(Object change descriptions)
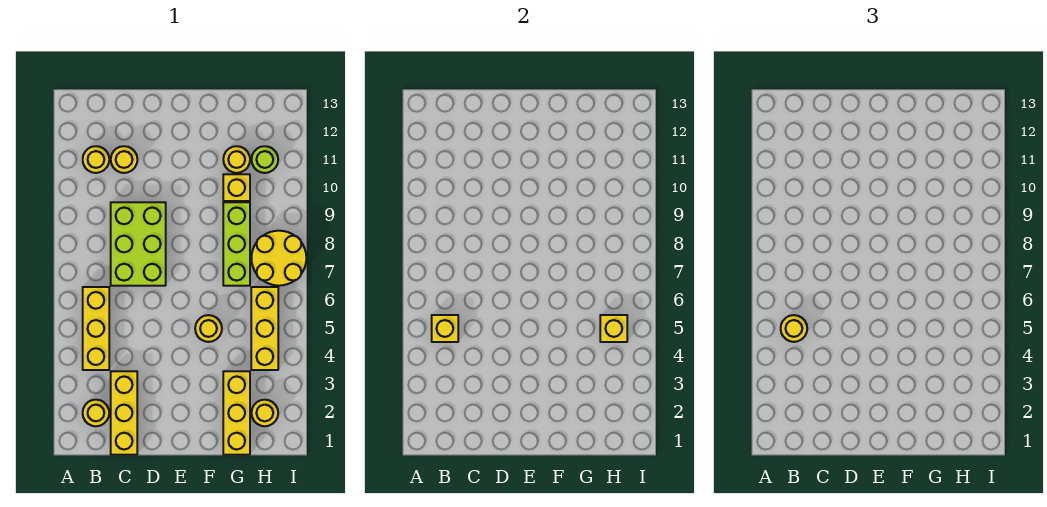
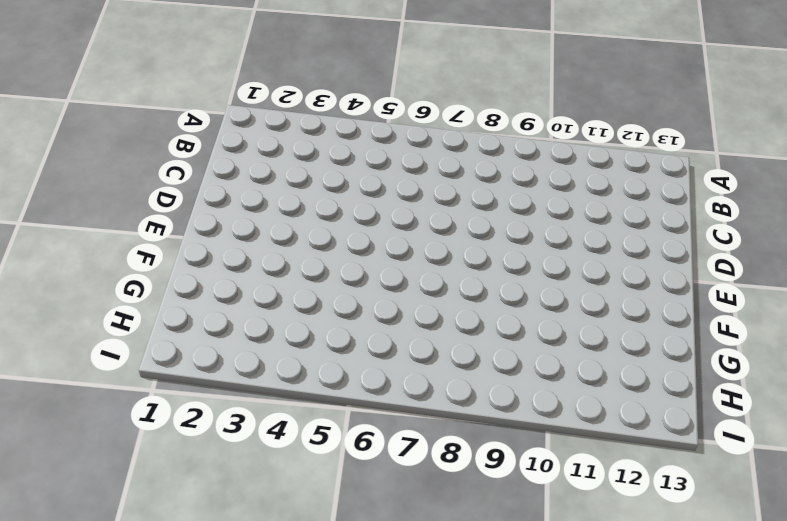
none -> yellow round brick B2 level 1
none -> yellow brick B4:B6 level 1
none -> yellow round brick B11 level 1

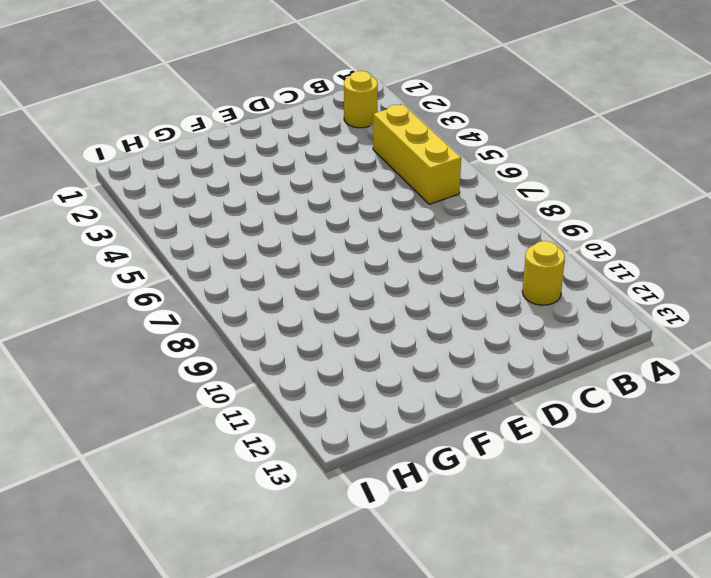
none -> yellow brick C1:C3 level 1
none -> lime brick C7:D9 level 1
none -> yellow round brick C11 level 1

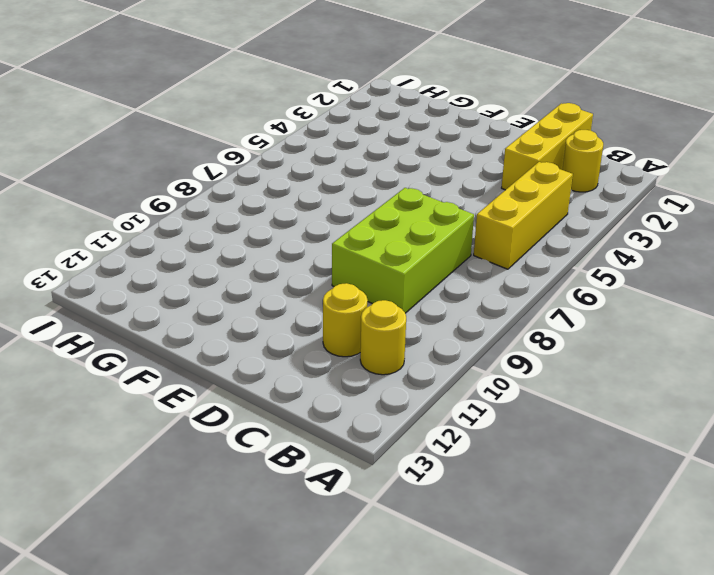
none -> yellow round brick F5 level 1
none -> yellow brick G1:G3 level 1
none -> lime brick G7:G9 level 1

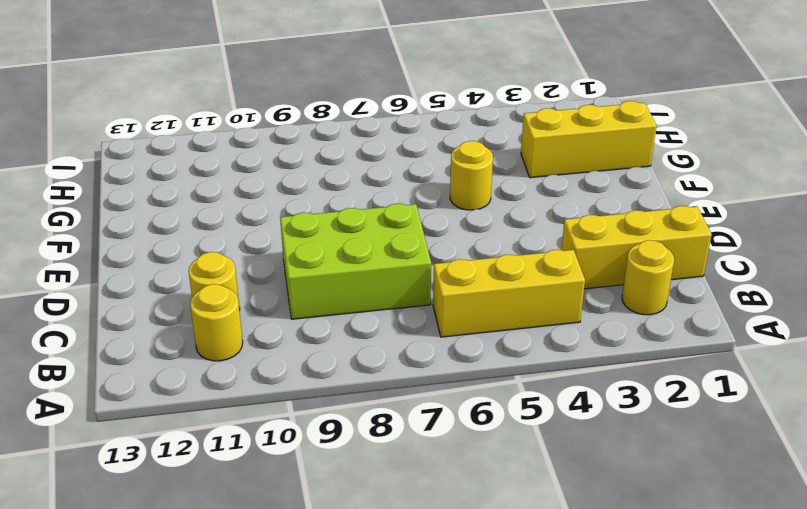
none -> lime brick G7:G9 level 1
none -> yellow brick G10 level 1
none -> yellow round brick G11 level 1

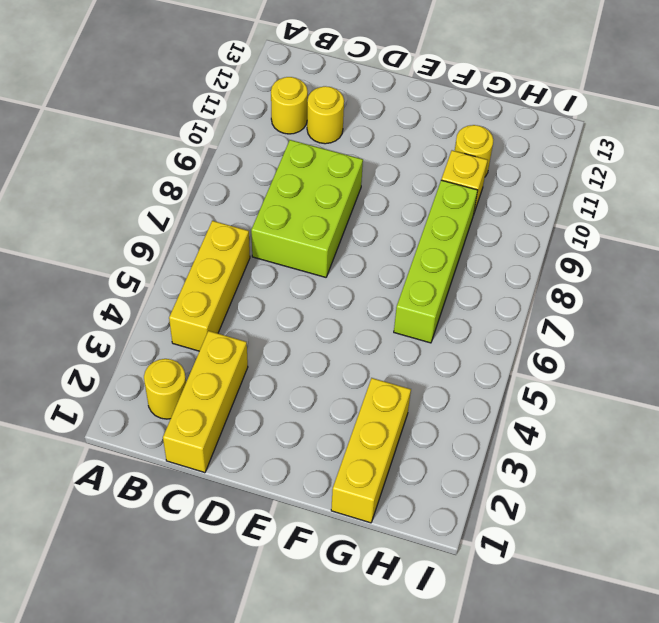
lime brick G6:G9 level 1 -> lime brick G7:G9 level 1
none -> yellow round brick F5 level 1
none -> yellow round brick H2 level 1
none -> yellow brick H4:H6 level 1

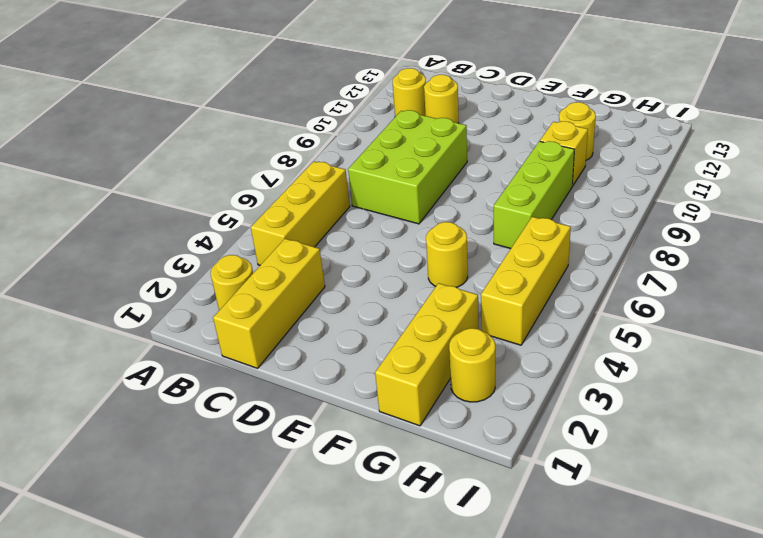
none -> yellow round brick H7:I8 level 1
none -> lime round brick H11 level 1
none -> yellow brick B5 level 2

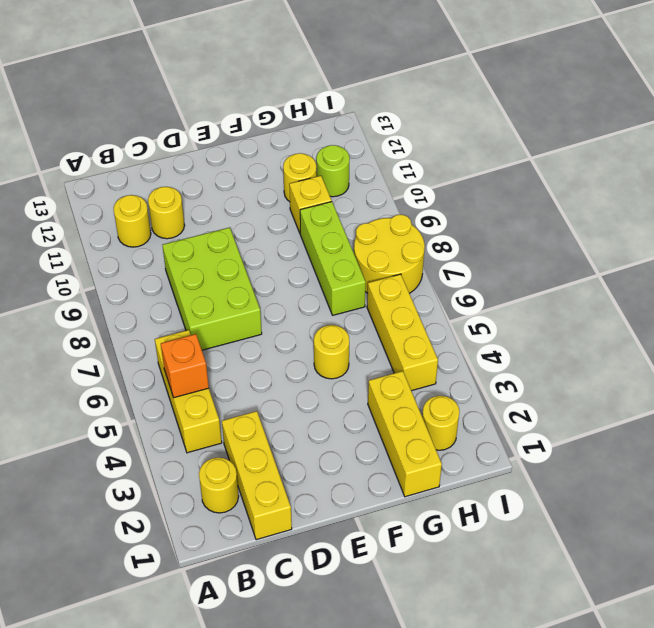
orange brick B5 level 2 -> yellow brick B5 level 2
none -> yellow brick H5 level 2
none -> yellow round brick B5 level 3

ASSIGNMENT -
Wherever "lime" occurs in the entries above, copy the line it sits on.

EXERCISE ANSWER -
none -> lime brick C7:D9 level 1
none -> lime brick G7:G9 level 1
none -> lime brick G7:G9 level 1
lime brick G6:G9 level 1 -> lime brick G7:G9 level 1
none -> lime round brick H11 level 1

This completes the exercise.